> Directions for this task
Copy each line below exactly as it appears. Pictures are to be omitted.

━━━━━━

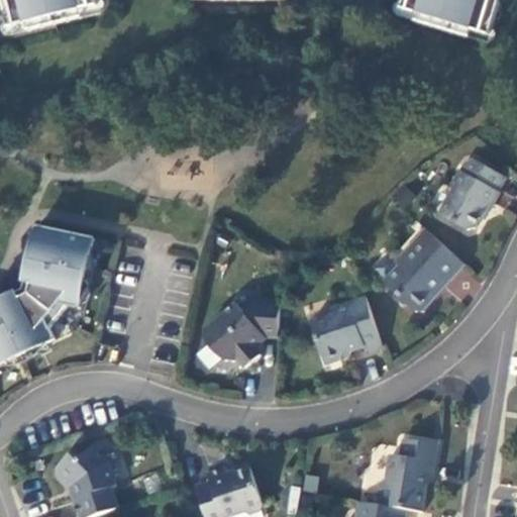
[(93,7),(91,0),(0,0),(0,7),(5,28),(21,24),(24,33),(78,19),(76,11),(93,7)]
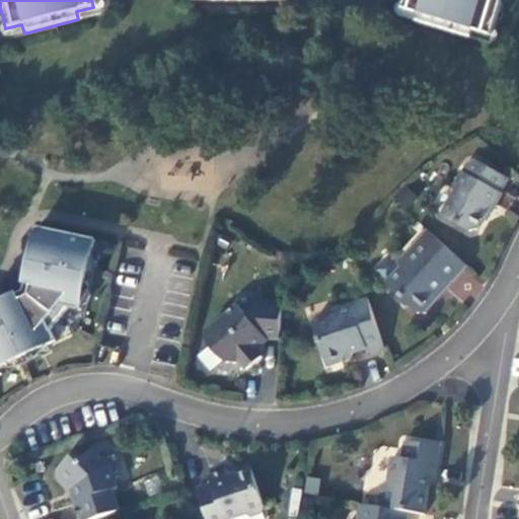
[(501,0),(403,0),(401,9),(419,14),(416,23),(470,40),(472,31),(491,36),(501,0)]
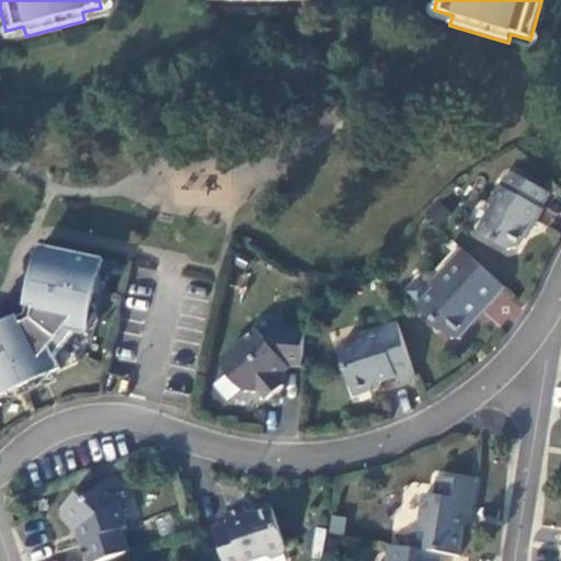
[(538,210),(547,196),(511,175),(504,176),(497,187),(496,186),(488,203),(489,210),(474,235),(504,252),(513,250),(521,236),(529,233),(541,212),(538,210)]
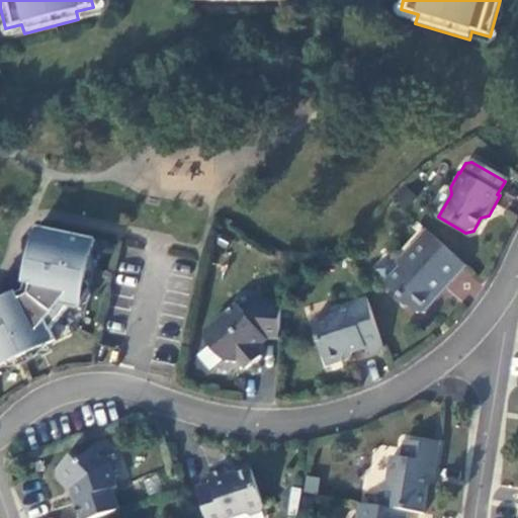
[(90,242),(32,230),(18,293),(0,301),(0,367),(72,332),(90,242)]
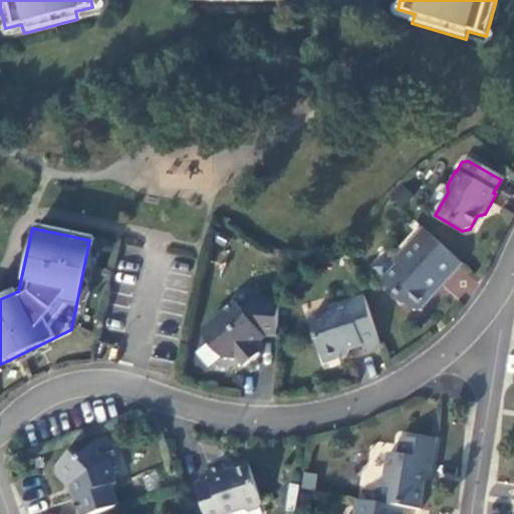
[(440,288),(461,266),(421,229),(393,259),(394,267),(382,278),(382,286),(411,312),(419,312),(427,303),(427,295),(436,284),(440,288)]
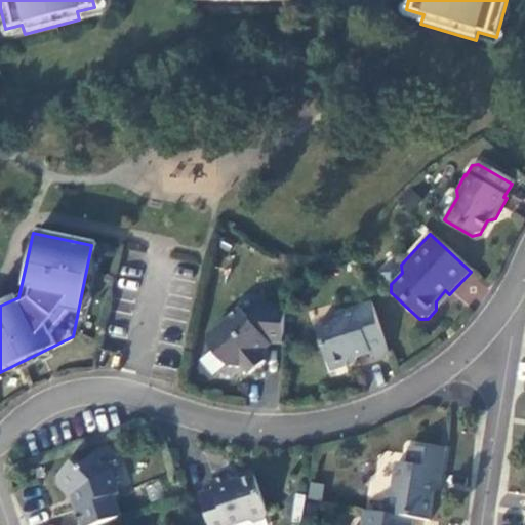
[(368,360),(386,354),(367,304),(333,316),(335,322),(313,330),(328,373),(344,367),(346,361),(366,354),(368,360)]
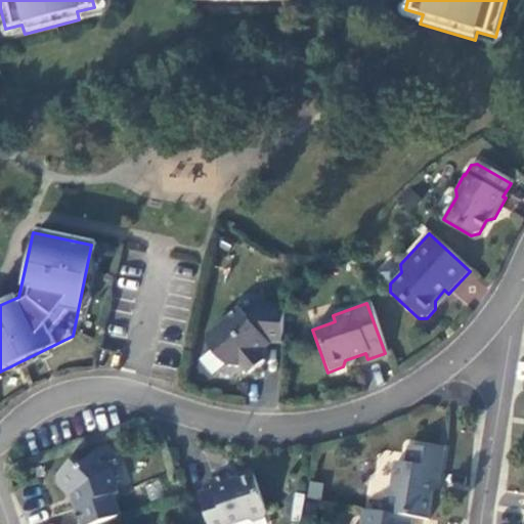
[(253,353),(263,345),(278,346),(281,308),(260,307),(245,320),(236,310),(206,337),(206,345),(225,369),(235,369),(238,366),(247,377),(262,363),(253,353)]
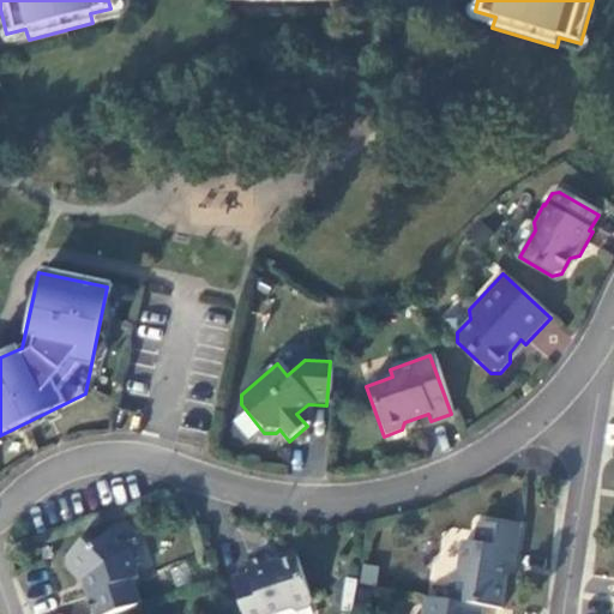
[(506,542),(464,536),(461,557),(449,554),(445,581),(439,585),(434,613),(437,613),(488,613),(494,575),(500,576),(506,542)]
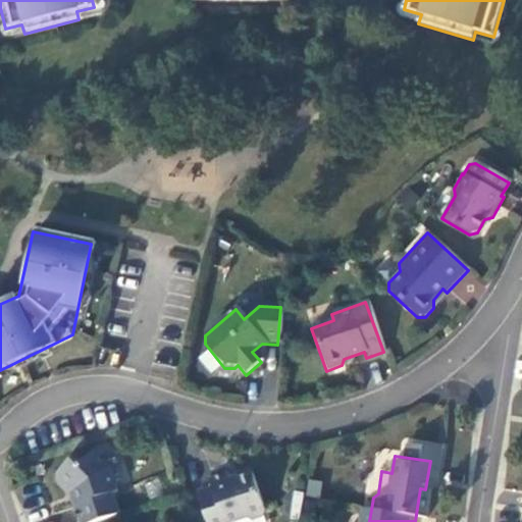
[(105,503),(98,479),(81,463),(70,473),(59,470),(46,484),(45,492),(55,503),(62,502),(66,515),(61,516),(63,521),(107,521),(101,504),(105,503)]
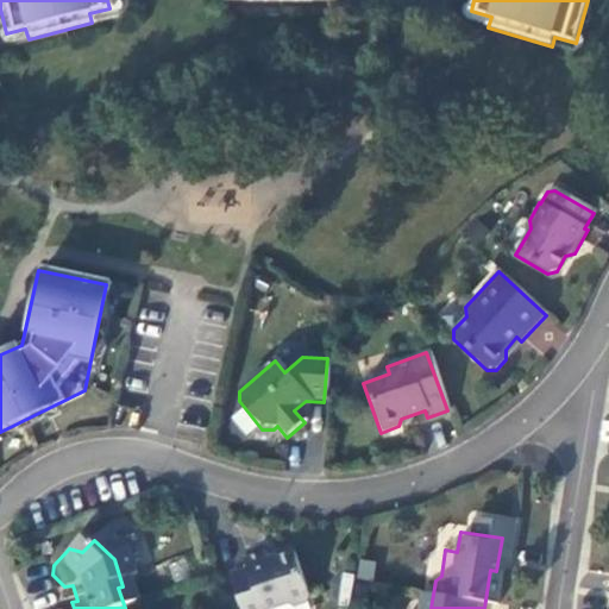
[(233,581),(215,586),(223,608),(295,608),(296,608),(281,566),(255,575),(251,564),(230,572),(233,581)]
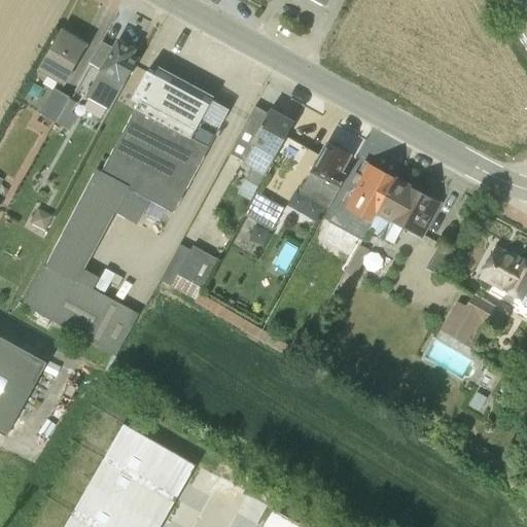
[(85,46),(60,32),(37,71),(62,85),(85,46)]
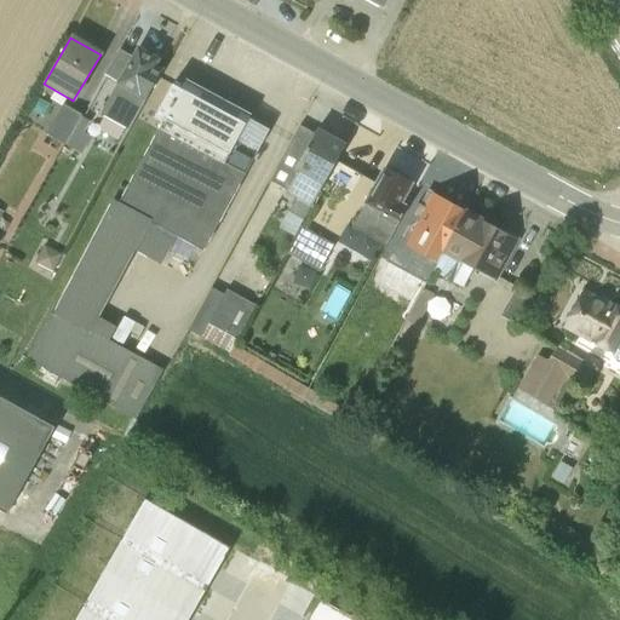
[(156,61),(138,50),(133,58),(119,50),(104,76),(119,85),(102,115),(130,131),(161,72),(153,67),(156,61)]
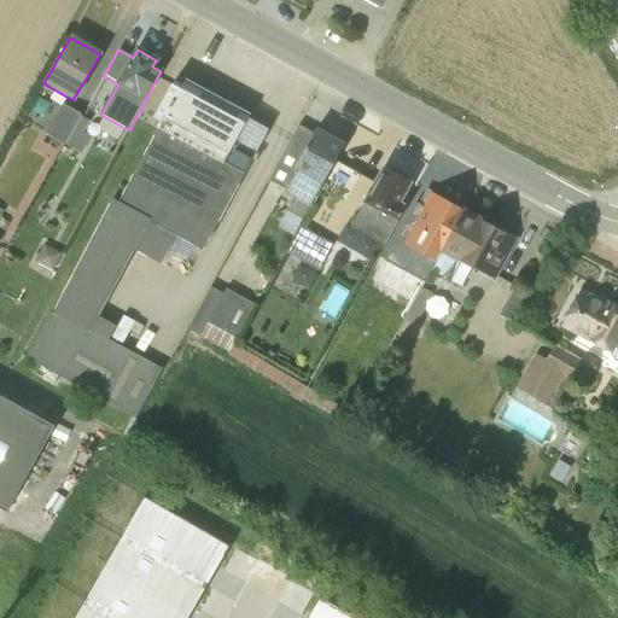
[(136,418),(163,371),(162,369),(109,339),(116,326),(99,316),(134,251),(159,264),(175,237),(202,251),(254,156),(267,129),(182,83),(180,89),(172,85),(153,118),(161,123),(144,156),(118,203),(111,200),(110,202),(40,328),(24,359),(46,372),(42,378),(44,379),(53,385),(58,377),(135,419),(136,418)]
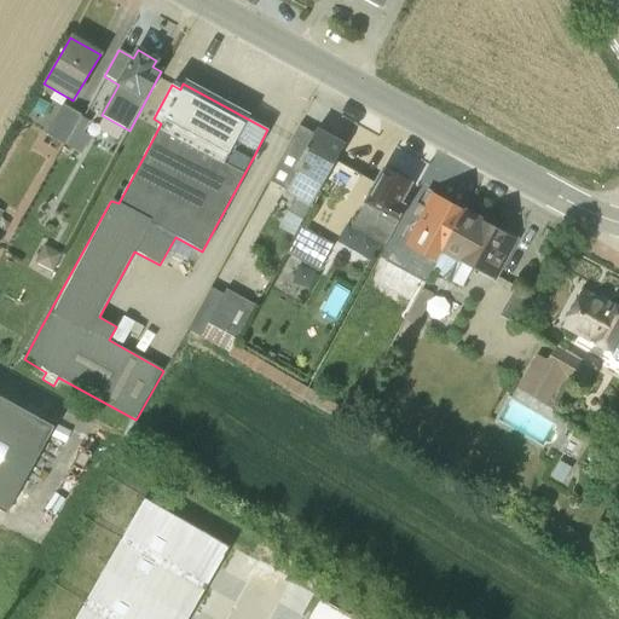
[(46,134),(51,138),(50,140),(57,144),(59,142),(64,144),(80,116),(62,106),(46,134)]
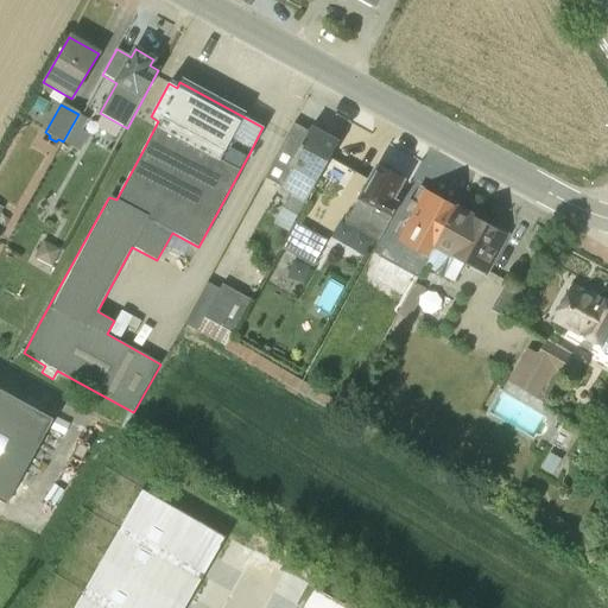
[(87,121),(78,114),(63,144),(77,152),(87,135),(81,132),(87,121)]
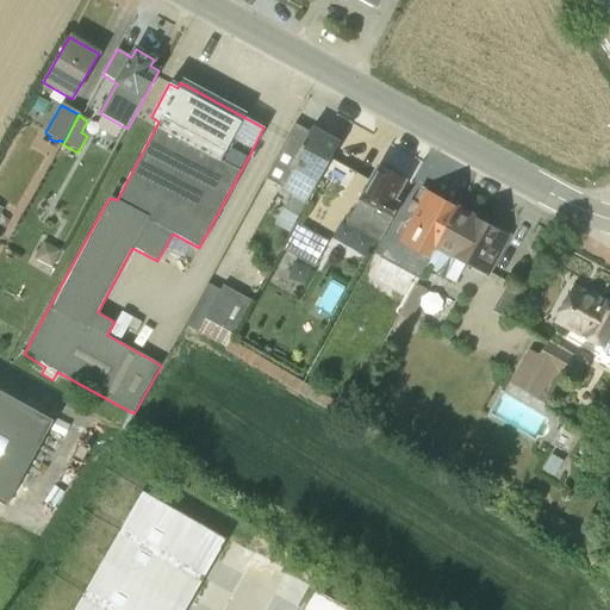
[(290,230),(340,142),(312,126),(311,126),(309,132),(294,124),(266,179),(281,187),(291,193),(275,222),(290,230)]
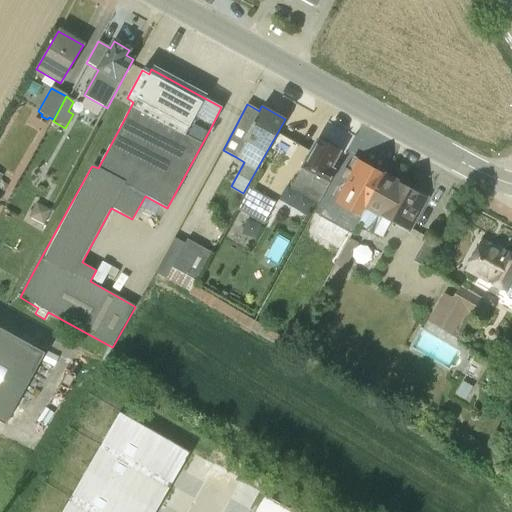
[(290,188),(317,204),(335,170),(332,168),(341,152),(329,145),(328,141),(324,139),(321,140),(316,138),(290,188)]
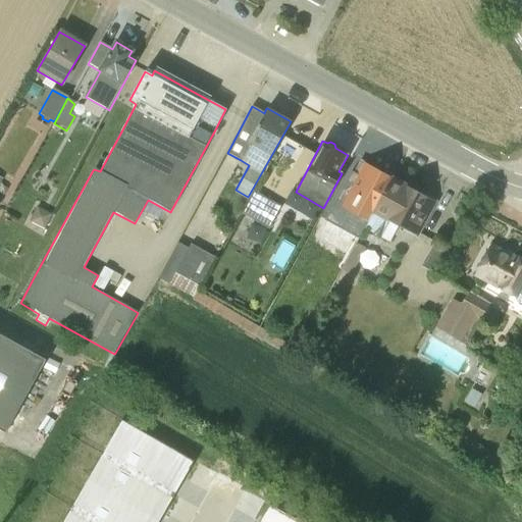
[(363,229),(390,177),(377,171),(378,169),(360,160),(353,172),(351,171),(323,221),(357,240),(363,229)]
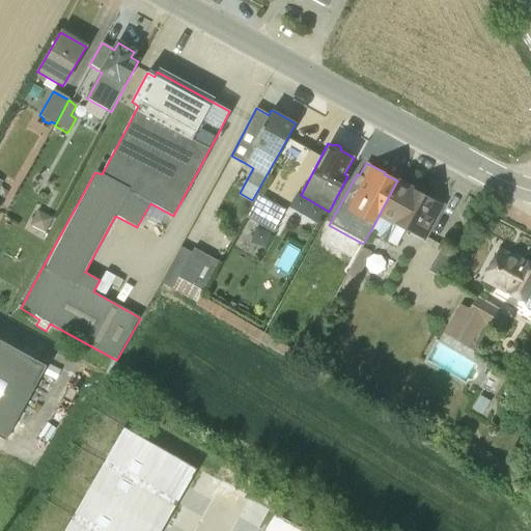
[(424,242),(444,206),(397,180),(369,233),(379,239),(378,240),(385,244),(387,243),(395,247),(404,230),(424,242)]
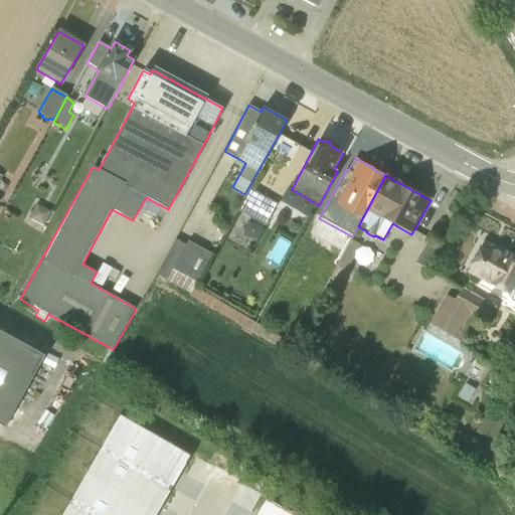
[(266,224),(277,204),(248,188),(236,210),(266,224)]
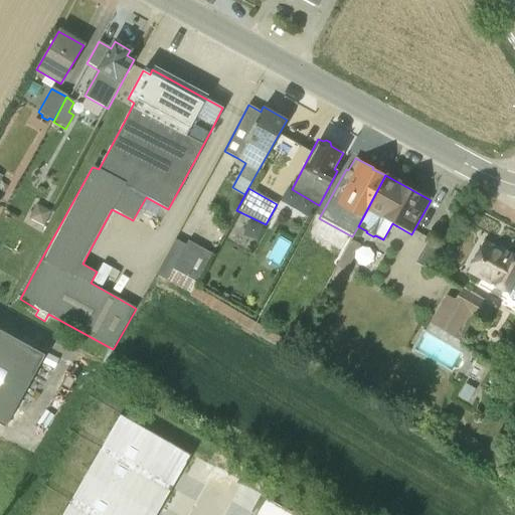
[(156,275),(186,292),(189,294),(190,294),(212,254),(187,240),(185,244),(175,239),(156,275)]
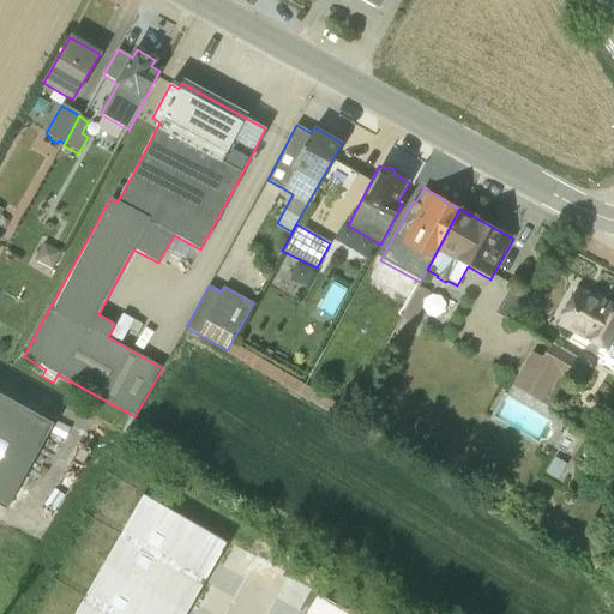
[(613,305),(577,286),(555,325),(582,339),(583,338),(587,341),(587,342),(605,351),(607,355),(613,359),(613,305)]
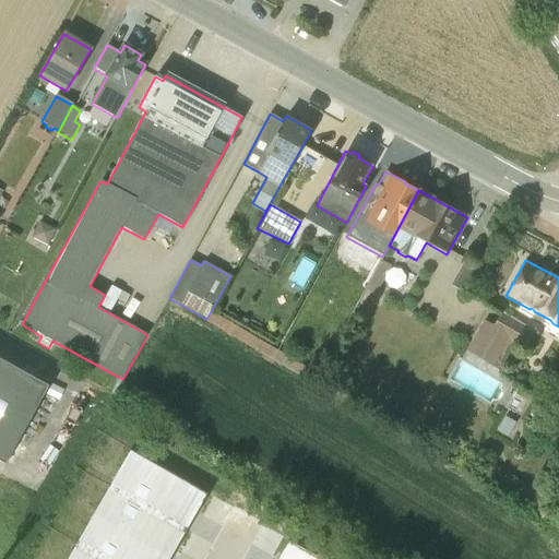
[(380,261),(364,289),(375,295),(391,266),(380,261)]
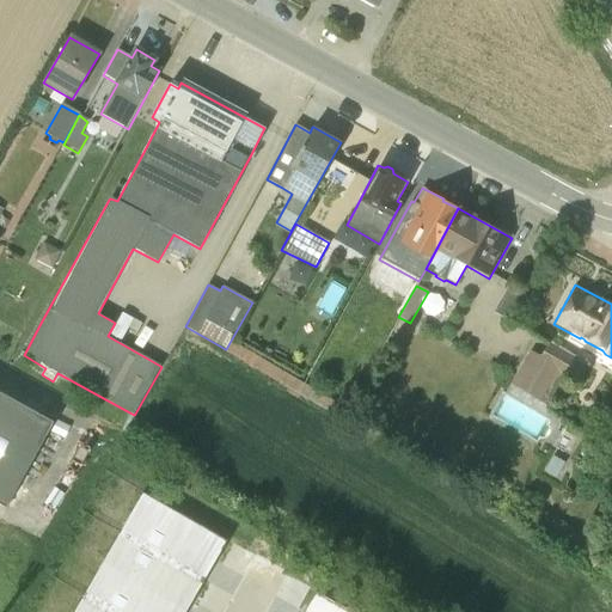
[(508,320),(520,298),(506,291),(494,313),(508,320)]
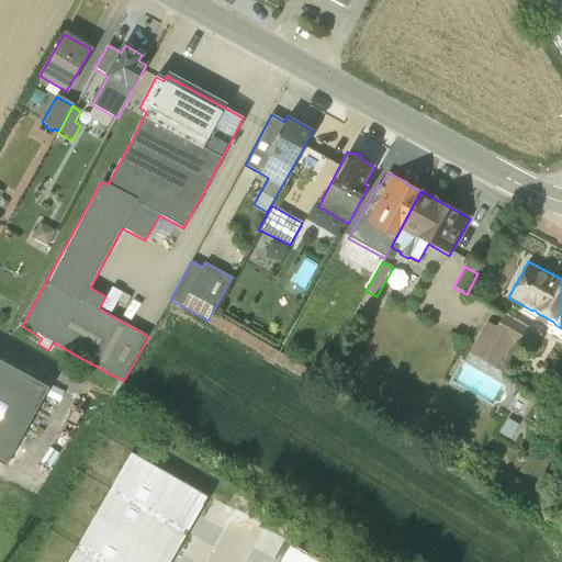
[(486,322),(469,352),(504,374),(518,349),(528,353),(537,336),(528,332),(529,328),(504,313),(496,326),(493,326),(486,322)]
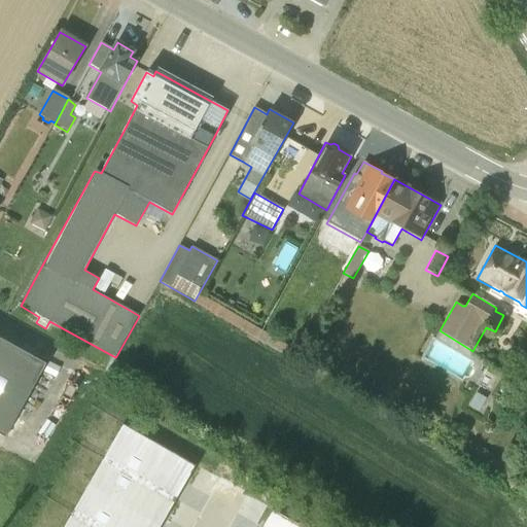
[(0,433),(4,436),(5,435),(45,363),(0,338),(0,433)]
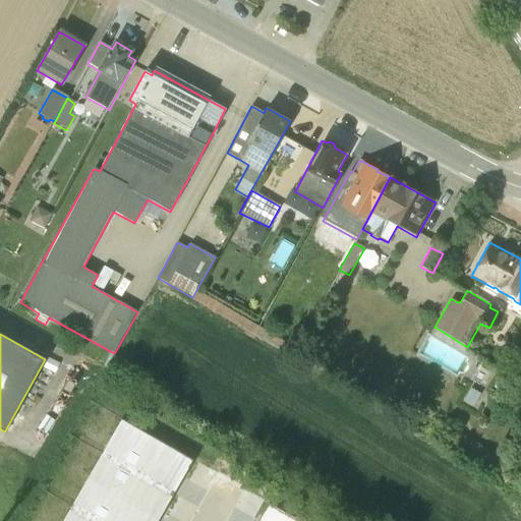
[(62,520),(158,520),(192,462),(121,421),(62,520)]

━━━━━━

> Response to the task
[(93,7),(91,0),(0,0),(0,7),(5,28),(21,24),(24,33),(78,19),(76,11),(93,7)]
[(501,0),(403,0),(401,9),(419,14),(416,23),(470,40),(472,31),(491,36),(501,0)]
[(538,210),(547,196),(511,175),(504,176),(497,187),(496,186),(488,203),(489,210),(474,235),(504,252),(513,250),(521,236),(529,233),(541,212),(538,210)]
[(90,242),(32,230),(18,293),(0,301),(0,367),(72,332),(90,242)]
[(440,288),(461,266),(421,229),(393,259),(394,267),(382,278),(382,286),(411,312),(419,312),(427,303),(427,295),(436,284),(440,288)]
[(368,360),(386,354),(367,304),(333,316),(335,322),(313,330),(328,373),(344,367),(346,361),(366,354),(368,360)]
[(253,353),(263,345),(278,346),(281,308),(260,307),(245,320),(236,310),(206,337),(206,345),(225,369),(235,369),(238,366),(247,377),(262,363),(253,353)]
[(506,542),(464,536),(461,557),(449,554),(445,581),(439,585),(434,613),(437,613),(488,613),(494,575),(500,576),(506,542)]
[(105,503),(98,479),(81,463),(70,473),(59,470),(46,484),(45,492),(55,503),(62,502),(66,515),(61,516),(63,521),(107,521),(101,504),(105,503)]
[(233,581),(215,586),(223,608),(295,608),(296,608),(281,566),(255,575),(251,564),(230,572),(233,581)]
[(85,46),(60,32),(37,71),(62,85),(85,46)]
[(156,61),(138,50),(133,58),(119,50),(104,76),(119,85),(102,115),(130,131),(161,72),(153,67),(156,61)]
[(136,418),(163,371),(162,369),(109,339),(116,326),(99,316),(134,251),(159,264),(175,237),(202,251),(254,156),(267,129),(182,83),(180,89),(172,85),(153,118),(161,123),(144,156),(118,203),(111,200),(110,202),(40,328),(24,359),(46,372),(42,378),(44,379),(53,385),(58,377),(135,419),(136,418)]
[(46,134),(51,138),(50,140),(57,144),(59,142),(64,144),(80,116),(62,106),(46,134)]
[(87,121),(78,114),(63,144),(77,152),(87,135),(81,132),(87,121)]
[(290,230),(340,142),(312,126),(311,126),(309,132),(294,124),(266,179),(281,187),(291,193),(275,222),(290,230)]
[(290,188),(317,204),(335,170),(332,168),(341,152),(329,145),(328,141),(324,139),(321,140),(316,138),(290,188)]
[(363,229),(390,177),(377,171),(378,169),(360,160),(353,172),(351,171),(323,221),(357,240),(363,229)]
[(424,242),(444,206),(397,180),(369,233),(379,239),(378,240),(385,244),(387,243),(395,247),(404,230),(424,242)]
[(266,224),(277,204),(248,188),(236,210),(266,224)]
[(156,275),(186,292),(189,294),(190,294),(212,254),(187,240),(185,244),(175,239),(156,275)]
[(613,305),(577,286),(555,325),(582,339),(583,338),(587,341),(587,342),(605,351),(607,355),(613,359),(613,305)]
[(380,261),(364,289),(375,295),(391,266),(380,261)]
[(508,320),(520,298),(506,291),(494,313),(508,320)]
[(486,322),(469,352),(504,374),(518,349),(528,353),(537,336),(528,332),(529,328),(504,313),(496,326),(493,326),(486,322)]
[(0,433),(4,436),(5,435),(45,363),(0,338),(0,433)]
[(62,520),(158,520),(192,462),(121,421),(62,520)]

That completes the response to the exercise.